RECORDS SUPPLIED —
◆ ◆ ◆ ◆ ◆

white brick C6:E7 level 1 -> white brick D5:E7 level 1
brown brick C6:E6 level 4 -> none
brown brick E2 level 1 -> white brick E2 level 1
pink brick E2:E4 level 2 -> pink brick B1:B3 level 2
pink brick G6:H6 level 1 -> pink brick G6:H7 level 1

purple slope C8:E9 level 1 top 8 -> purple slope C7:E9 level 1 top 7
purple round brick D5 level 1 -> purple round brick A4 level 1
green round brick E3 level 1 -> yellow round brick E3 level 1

◆ ◆ ◆ ◆ ◆

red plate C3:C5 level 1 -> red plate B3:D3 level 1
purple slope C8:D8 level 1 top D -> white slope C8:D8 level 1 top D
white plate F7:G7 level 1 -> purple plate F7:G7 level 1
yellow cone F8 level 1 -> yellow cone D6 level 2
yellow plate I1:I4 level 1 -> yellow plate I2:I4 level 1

◆ ◆ ◆ ◆ ◆

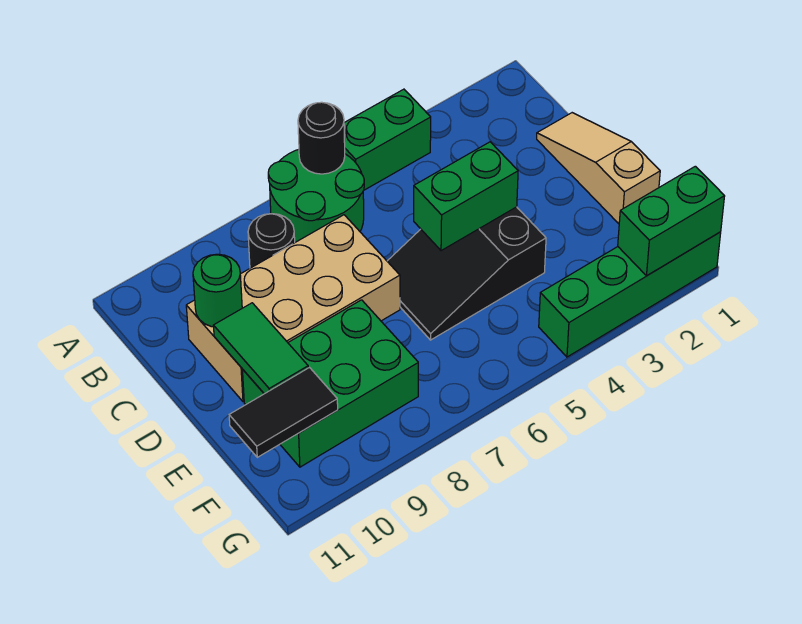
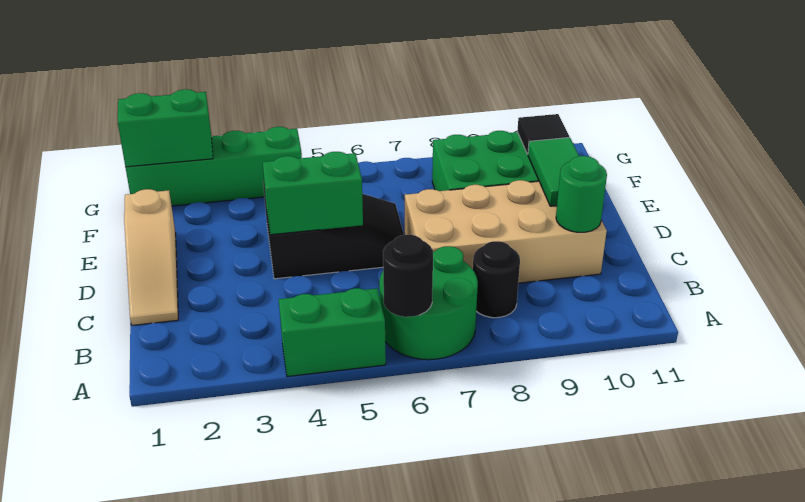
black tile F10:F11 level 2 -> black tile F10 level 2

◆ ◆ ◆ ◆ ◆

INSTRUCTIONS FOR THE TASK — The word "round" may appear in several lines of the data; copy every line where it does.

ANSWER FOR THE TASK —
purple round brick D5 level 1 -> purple round brick A4 level 1
green round brick E3 level 1 -> yellow round brick E3 level 1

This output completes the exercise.